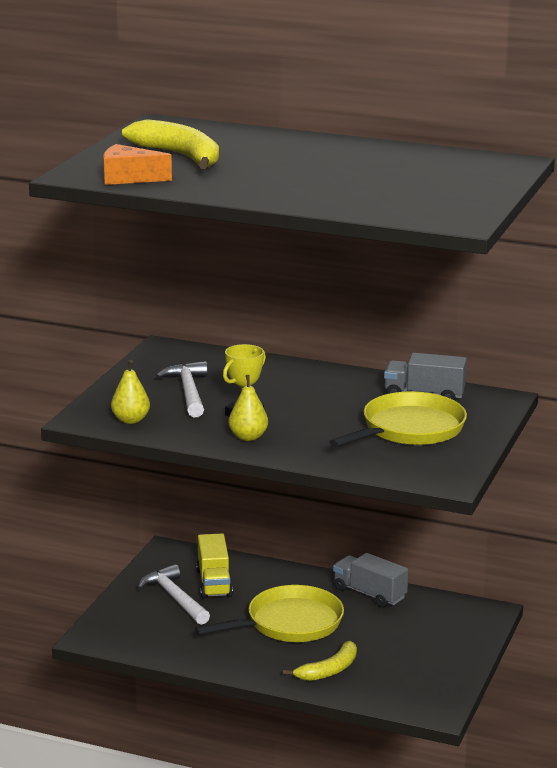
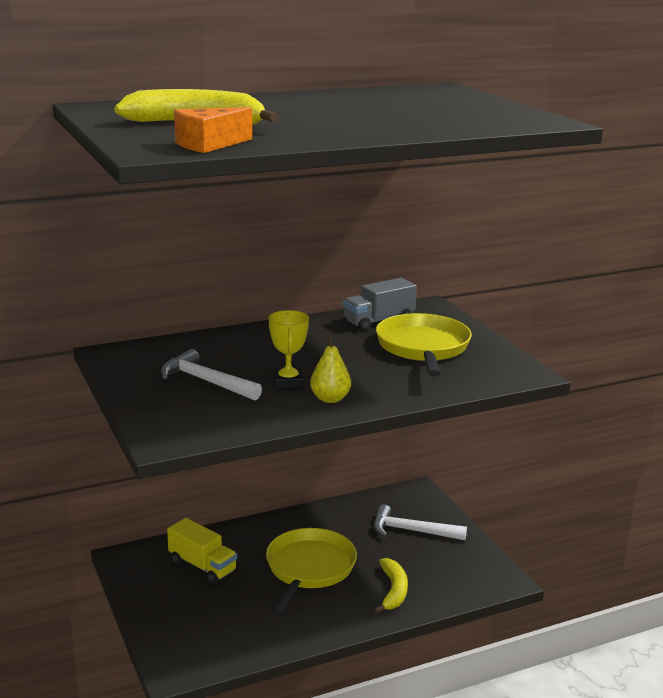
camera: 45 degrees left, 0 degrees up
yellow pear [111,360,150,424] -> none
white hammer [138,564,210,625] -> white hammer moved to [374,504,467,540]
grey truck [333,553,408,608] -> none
_ _ _ _ _
REQUIREMENT: Copy out all lines of the material containing the word "none".

ANSWER TO THIS TASK:
yellow pear [111,360,150,424] -> none
grey truck [333,553,408,608] -> none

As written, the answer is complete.